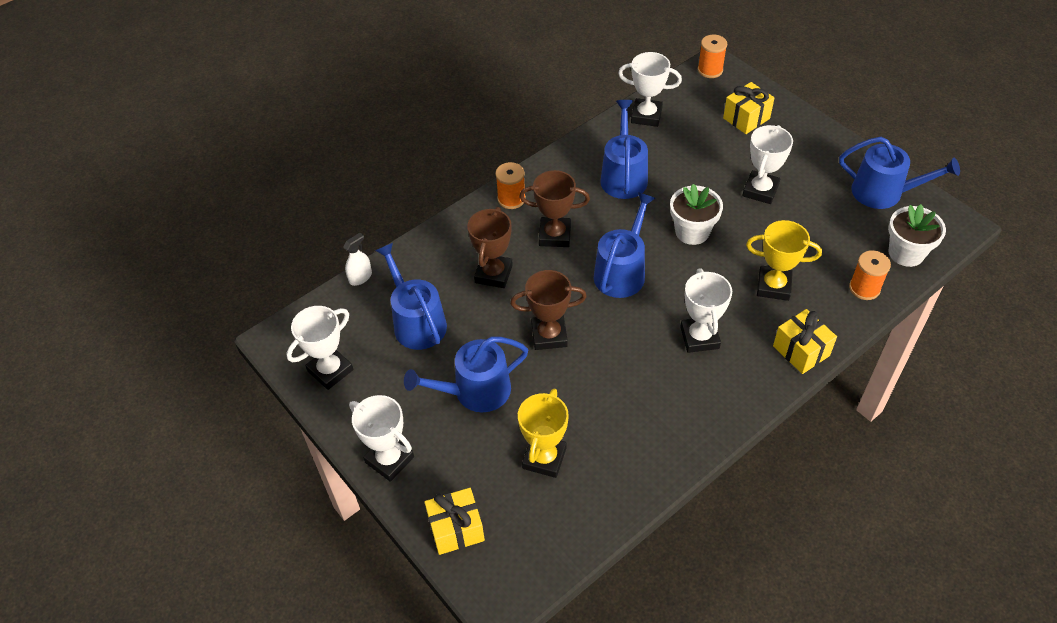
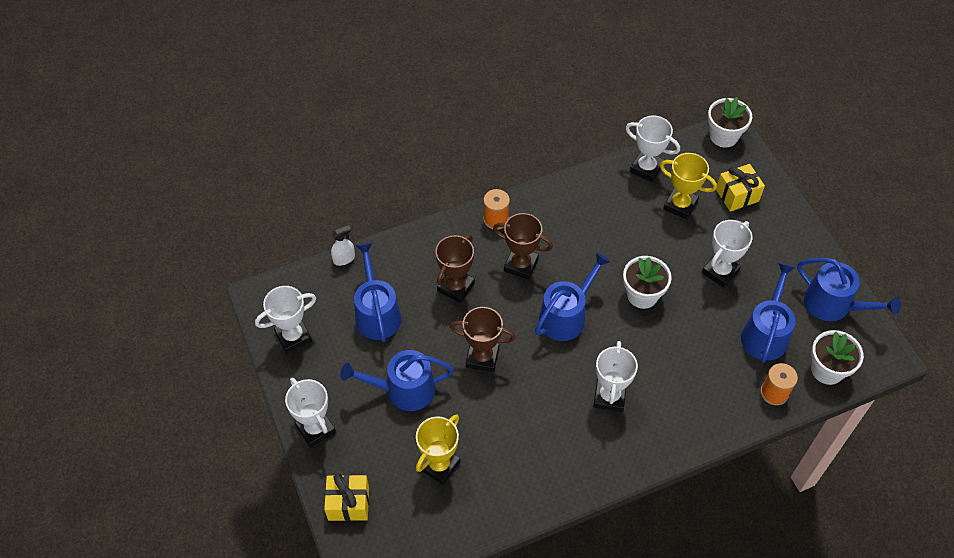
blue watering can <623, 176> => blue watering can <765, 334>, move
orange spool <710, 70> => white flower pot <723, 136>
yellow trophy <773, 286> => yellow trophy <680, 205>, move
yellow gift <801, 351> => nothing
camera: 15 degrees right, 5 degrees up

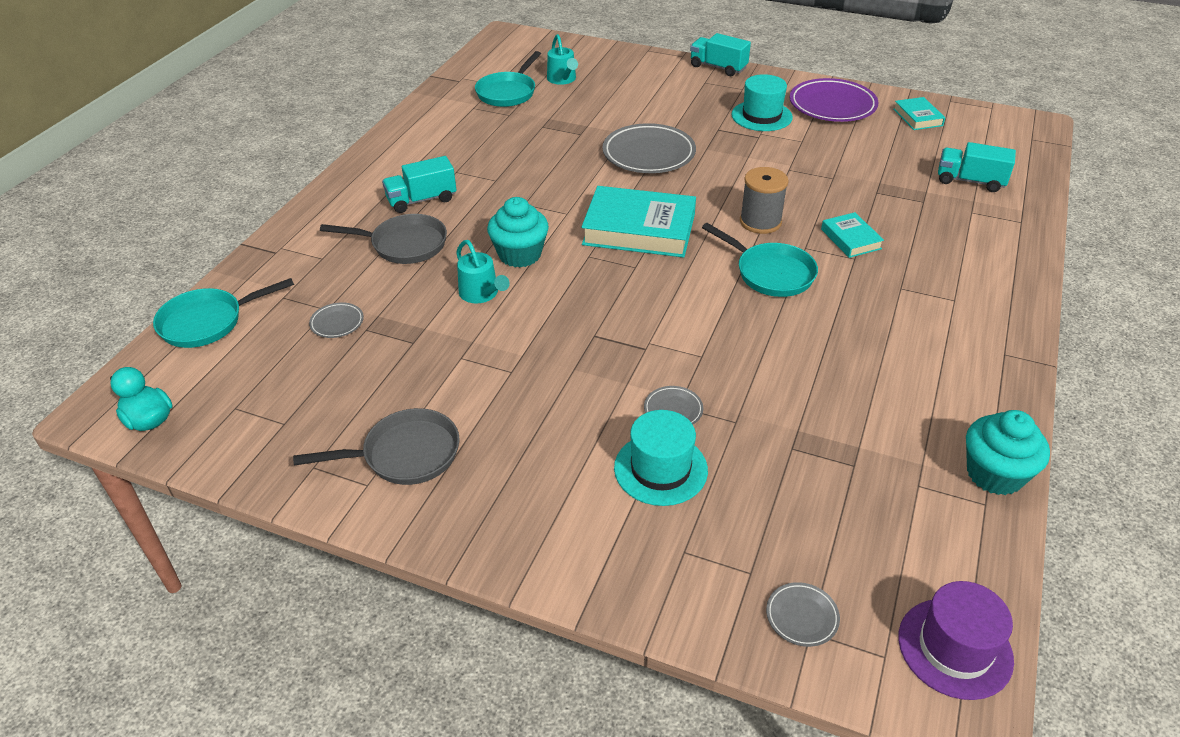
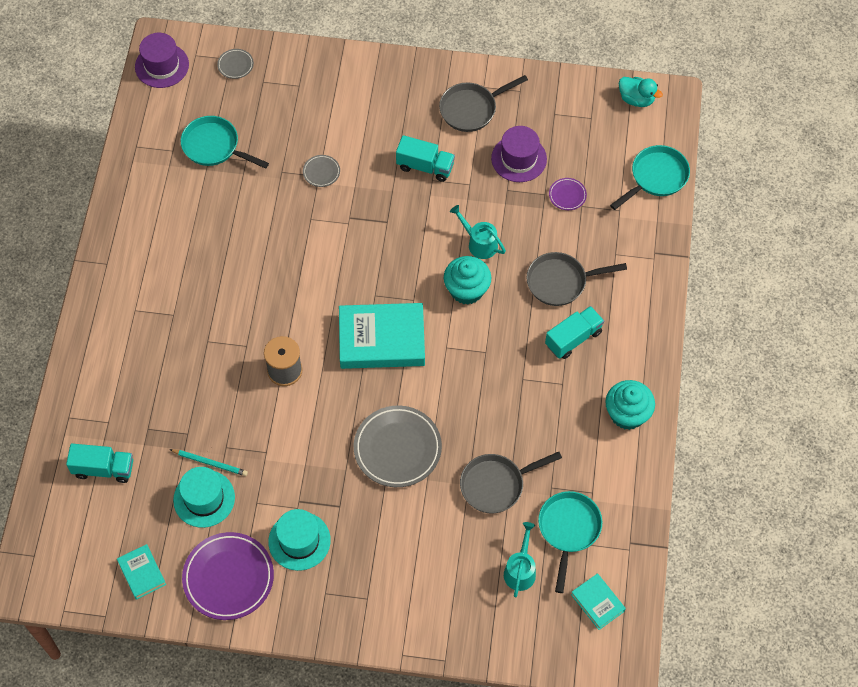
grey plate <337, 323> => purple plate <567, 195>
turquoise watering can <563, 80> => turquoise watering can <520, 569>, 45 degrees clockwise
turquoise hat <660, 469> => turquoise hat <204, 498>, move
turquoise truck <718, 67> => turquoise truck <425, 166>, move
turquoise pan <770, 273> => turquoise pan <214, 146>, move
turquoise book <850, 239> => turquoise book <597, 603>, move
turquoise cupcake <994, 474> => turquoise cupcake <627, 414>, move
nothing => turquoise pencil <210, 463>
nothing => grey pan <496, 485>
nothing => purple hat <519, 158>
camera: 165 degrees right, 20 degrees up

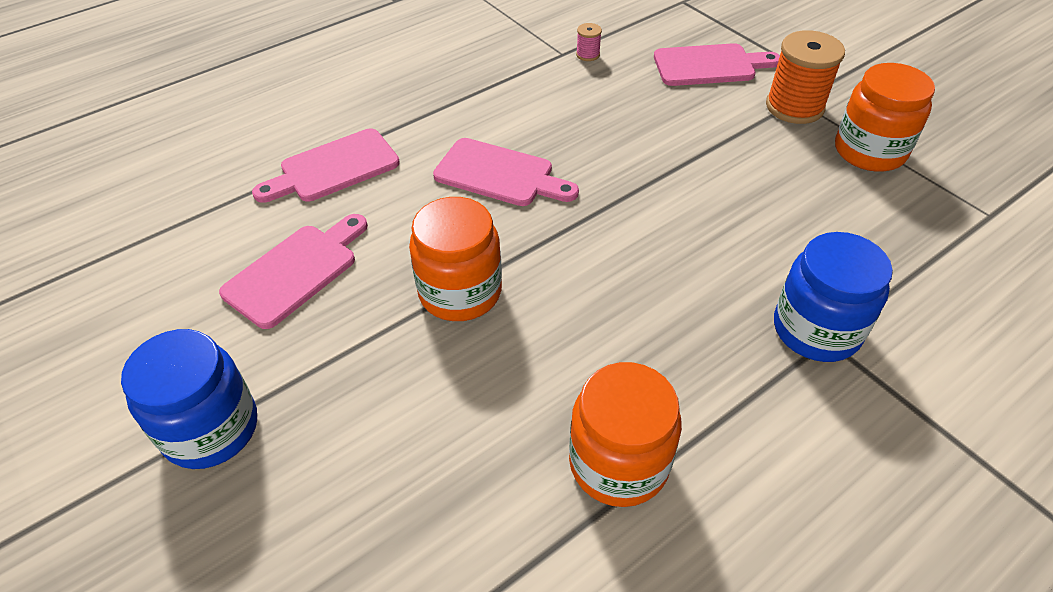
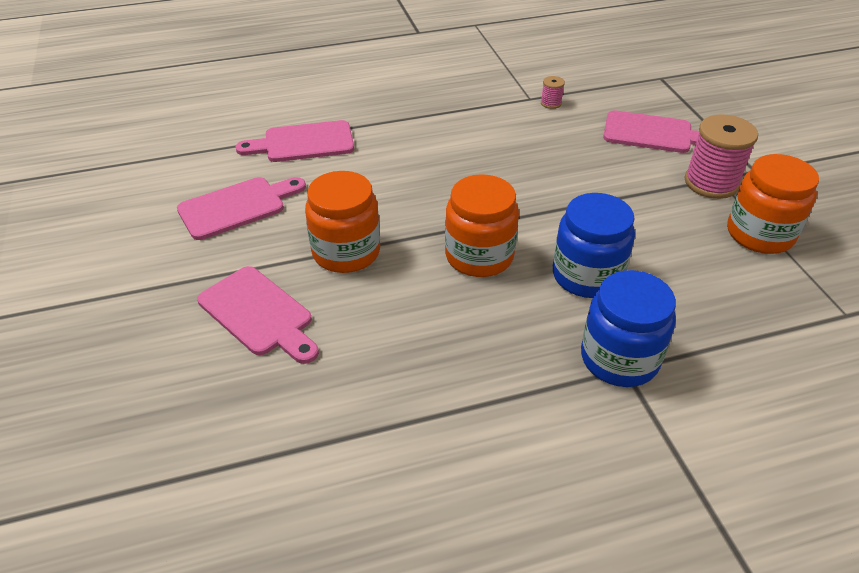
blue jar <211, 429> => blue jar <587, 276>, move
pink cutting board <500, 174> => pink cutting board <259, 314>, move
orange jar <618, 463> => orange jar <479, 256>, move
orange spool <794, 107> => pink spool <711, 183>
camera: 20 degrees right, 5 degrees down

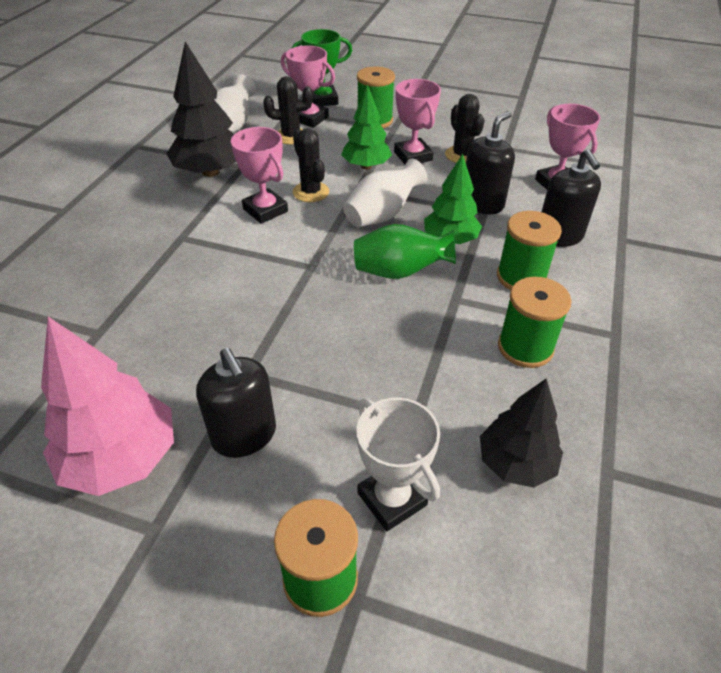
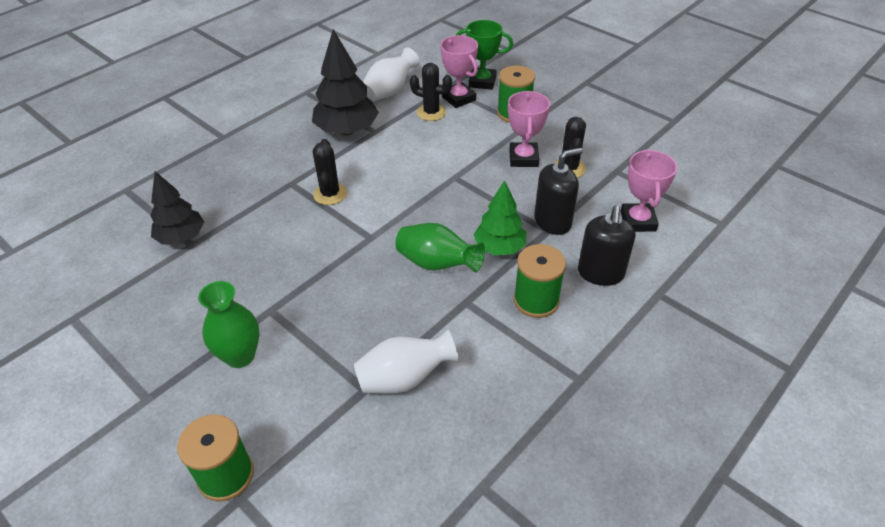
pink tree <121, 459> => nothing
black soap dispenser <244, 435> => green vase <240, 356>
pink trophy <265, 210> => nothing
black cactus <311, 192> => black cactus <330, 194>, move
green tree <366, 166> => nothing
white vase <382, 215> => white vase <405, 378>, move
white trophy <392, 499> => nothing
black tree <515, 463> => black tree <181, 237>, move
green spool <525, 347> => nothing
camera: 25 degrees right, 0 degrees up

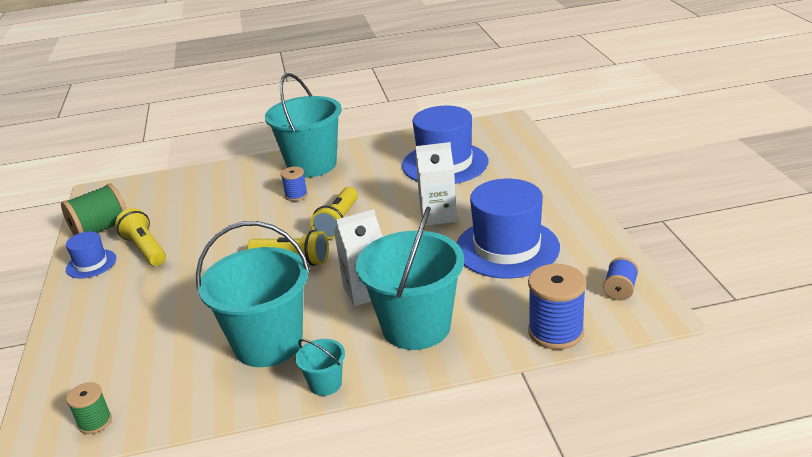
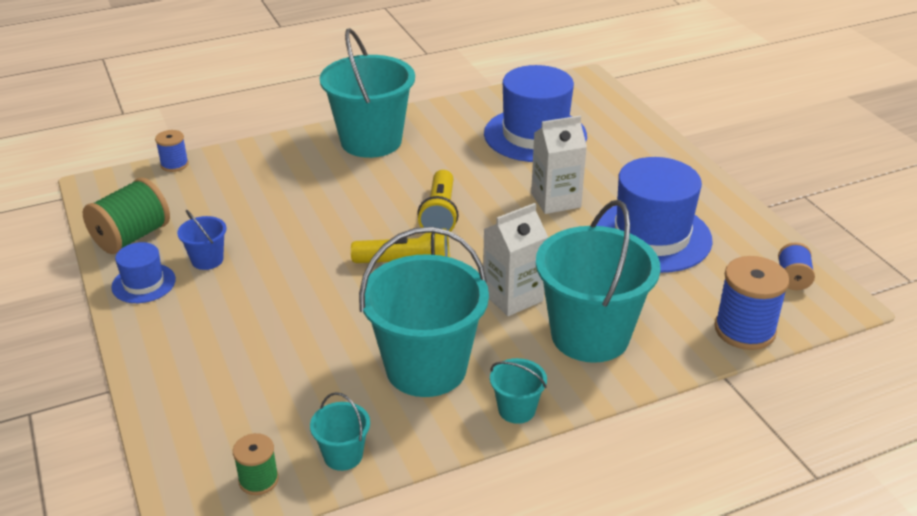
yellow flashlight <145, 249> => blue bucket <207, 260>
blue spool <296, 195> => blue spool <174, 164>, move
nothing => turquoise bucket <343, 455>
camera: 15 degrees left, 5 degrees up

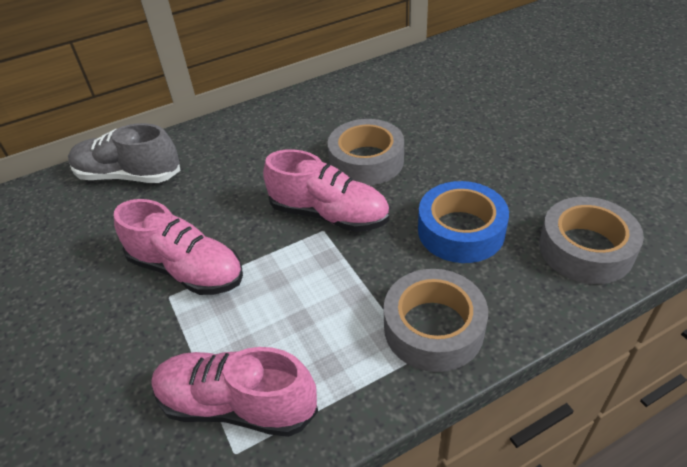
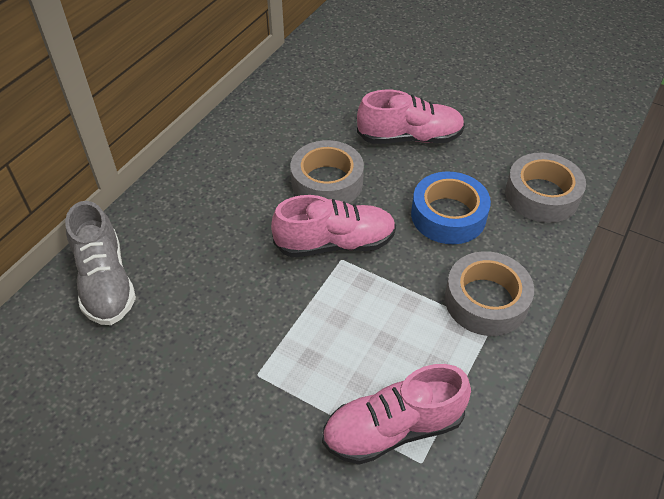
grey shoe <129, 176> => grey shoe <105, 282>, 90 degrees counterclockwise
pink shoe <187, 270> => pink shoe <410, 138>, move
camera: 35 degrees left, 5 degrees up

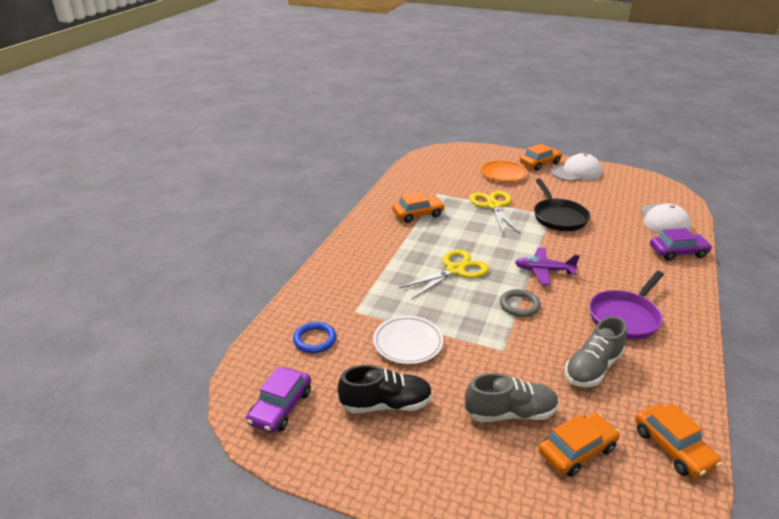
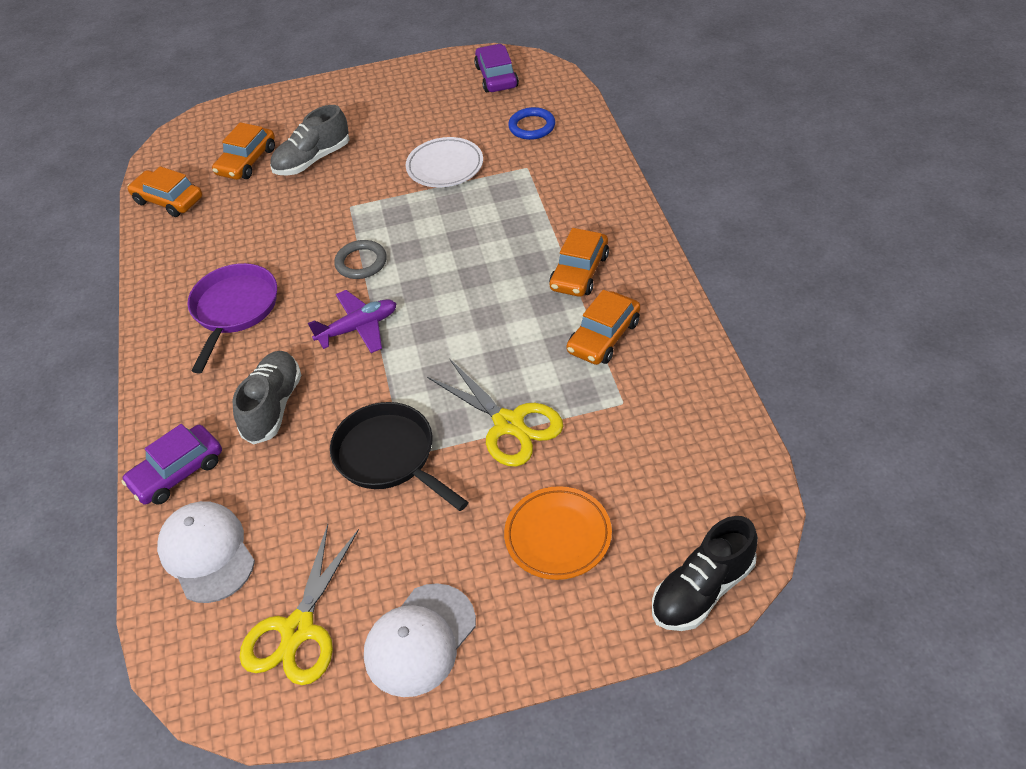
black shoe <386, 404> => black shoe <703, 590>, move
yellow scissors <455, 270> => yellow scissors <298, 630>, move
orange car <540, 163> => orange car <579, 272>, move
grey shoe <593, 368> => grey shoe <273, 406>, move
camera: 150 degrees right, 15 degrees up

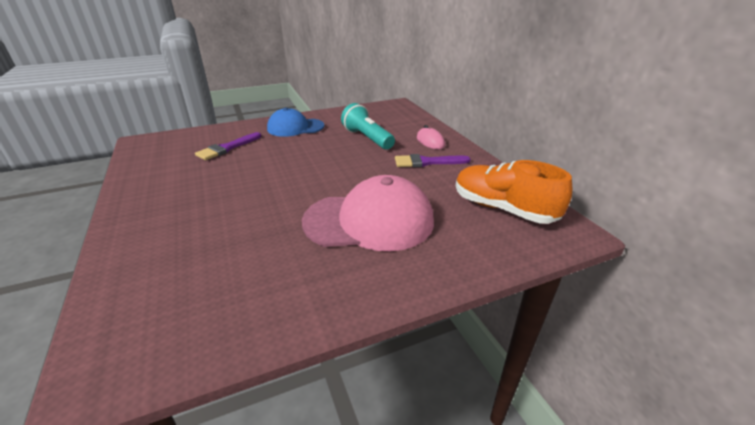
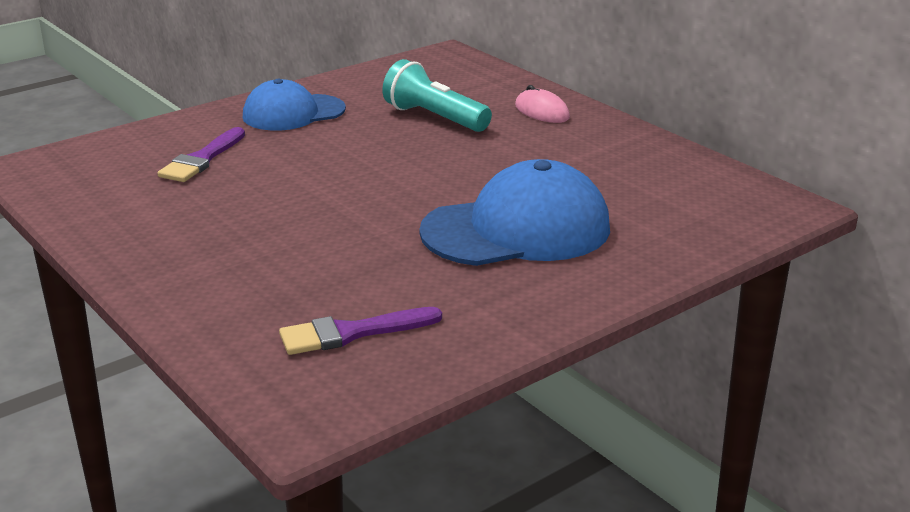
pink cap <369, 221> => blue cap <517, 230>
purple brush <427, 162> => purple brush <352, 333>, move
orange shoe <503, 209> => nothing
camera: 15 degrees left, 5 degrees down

····················

WHAT THE TASK ASKS:
The output is the records exactly as they read, with no pictures in it.

RESPONSE TO THE EXERCISE:
blue watering can <623, 176> => blue watering can <765, 334>, move
orange spool <710, 70> => white flower pot <723, 136>
yellow trophy <773, 286> => yellow trophy <680, 205>, move
yellow gift <801, 351> => nothing
camera: 15 degrees right, 5 degrees up

grey plate <337, 323> => purple plate <567, 195>
turquoise watering can <563, 80> => turquoise watering can <520, 569>, 45 degrees clockwise
turquoise hat <660, 469> => turquoise hat <204, 498>, move
turquoise truck <718, 67> => turquoise truck <425, 166>, move
turquoise pan <770, 273> => turquoise pan <214, 146>, move
turquoise book <850, 239> => turquoise book <597, 603>, move
turquoise cupcake <994, 474> => turquoise cupcake <627, 414>, move
nothing => turquoise pencil <210, 463>
nothing => grey pan <496, 485>
nothing => purple hat <519, 158>
camera: 165 degrees right, 20 degrees up

blue jar <211, 429> => blue jar <587, 276>, move
pink cutting board <500, 174> => pink cutting board <259, 314>, move
orange jar <618, 463> => orange jar <479, 256>, move
orange spool <794, 107> => pink spool <711, 183>
camera: 20 degrees right, 5 degrees down

pink tree <121, 459> => nothing
black soap dispenser <244, 435> => green vase <240, 356>
pink trophy <265, 210> => nothing
black cactus <311, 192> => black cactus <330, 194>, move
green tree <366, 166> => nothing
white vase <382, 215> => white vase <405, 378>, move
white trophy <392, 499> => nothing
black tree <515, 463> => black tree <181, 237>, move
green spool <525, 347> => nothing
camera: 25 degrees right, 0 degrees up

yellow flashlight <145, 249> => blue bucket <207, 260>
blue spool <296, 195> => blue spool <174, 164>, move
nothing => turquoise bucket <343, 455>
camera: 15 degrees left, 5 degrees up

grey shoe <129, 176> => grey shoe <105, 282>, 90 degrees counterclockwise
pink shoe <187, 270> => pink shoe <410, 138>, move
camera: 35 degrees left, 5 degrees up

black shoe <386, 404> => black shoe <703, 590>, move
yellow scissors <455, 270> => yellow scissors <298, 630>, move
orange car <540, 163> => orange car <579, 272>, move
grey shoe <593, 368> => grey shoe <273, 406>, move
camera: 150 degrees right, 15 degrees up

pink cap <369, 221> => blue cap <517, 230>
purple brush <427, 162> => purple brush <352, 333>, move
orange shoe <503, 209> => nothing
camera: 15 degrees left, 5 degrees down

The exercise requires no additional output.